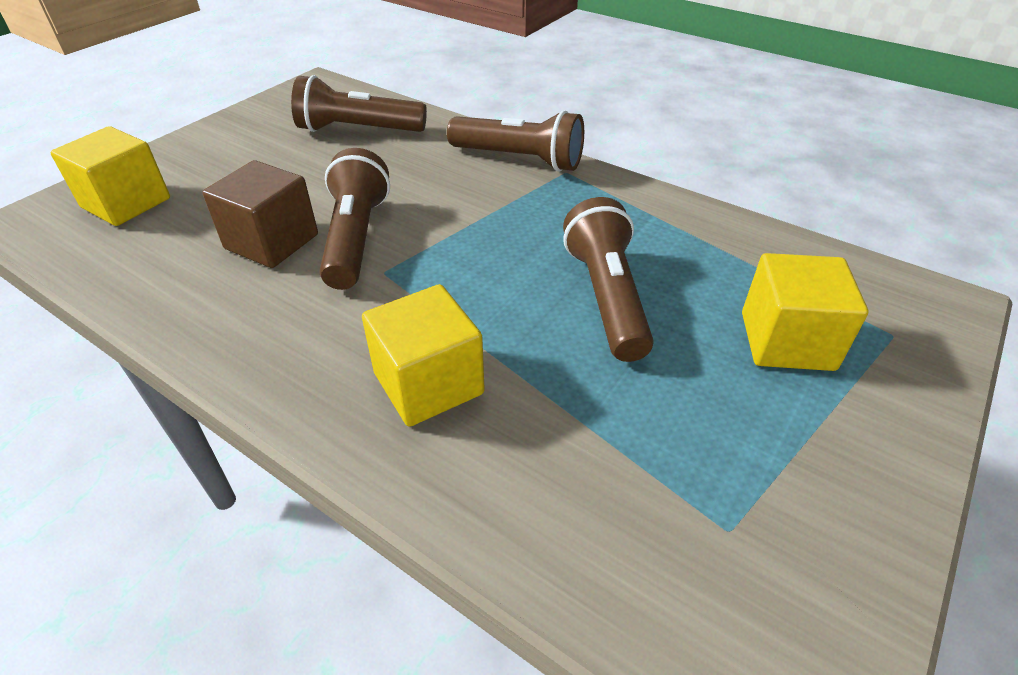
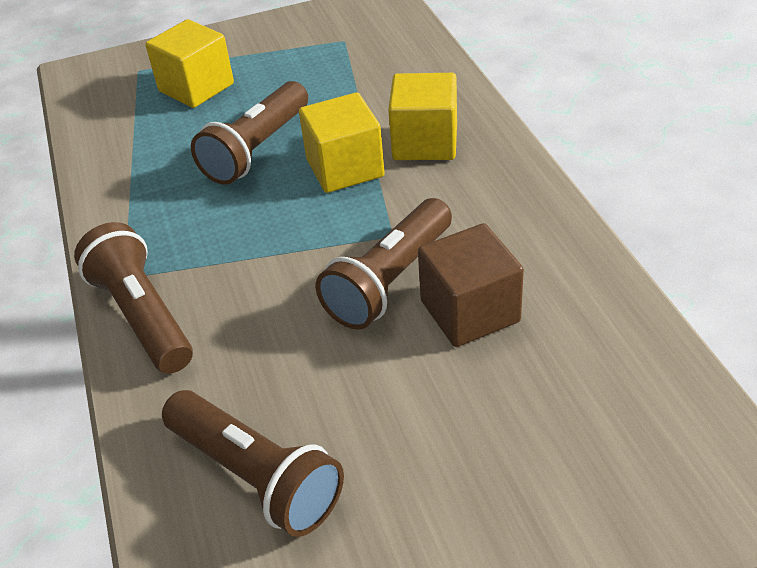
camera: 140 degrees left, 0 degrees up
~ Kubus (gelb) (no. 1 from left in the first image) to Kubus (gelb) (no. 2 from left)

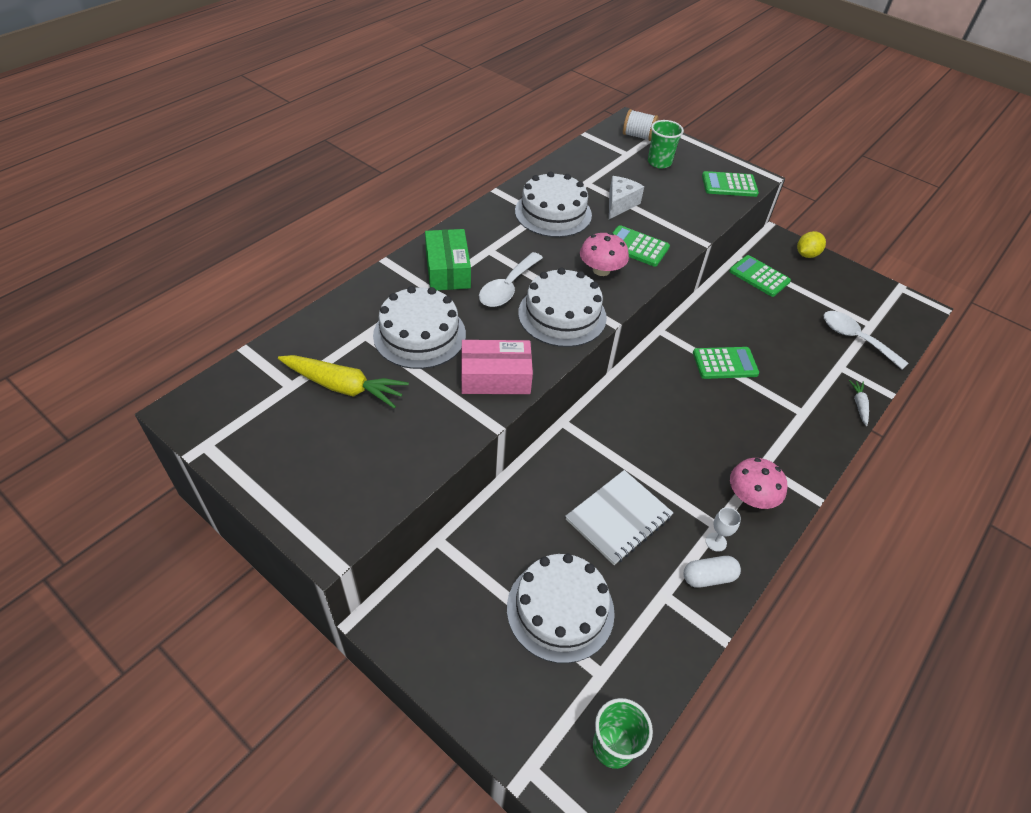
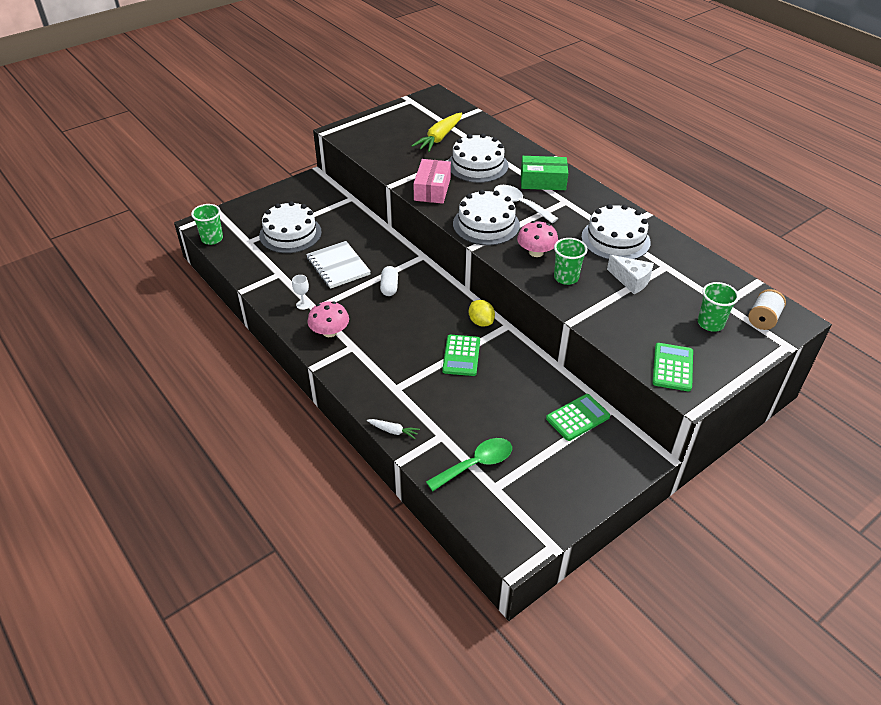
camera: 105 degrees right, 5 degrees down
~ Taschenrechner (grün) (no. 1 from left) to Becher (grün) (no. 2 from left)
~ Kapsel (weiß)
~ Zitrone (gelb)
~ Löffel (weiß) (no. 2 from left) to Löffel (grün)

────

ACTIVITY. An exact copy of all the entries above is required, with every picture left out.

ANSWER FOR THIS EXERCISE.
camera: 140 degrees left, 0 degrees up
~ Kubus (gelb) (no. 1 from left in the first image) to Kubus (gelb) (no. 2 from left)

camera: 105 degrees right, 5 degrees down
~ Taschenrechner (grün) (no. 1 from left) to Becher (grün) (no. 2 from left)
~ Kapsel (weiß)
~ Zitrone (gelb)
~ Löffel (weiß) (no. 2 from left) to Löffel (grün)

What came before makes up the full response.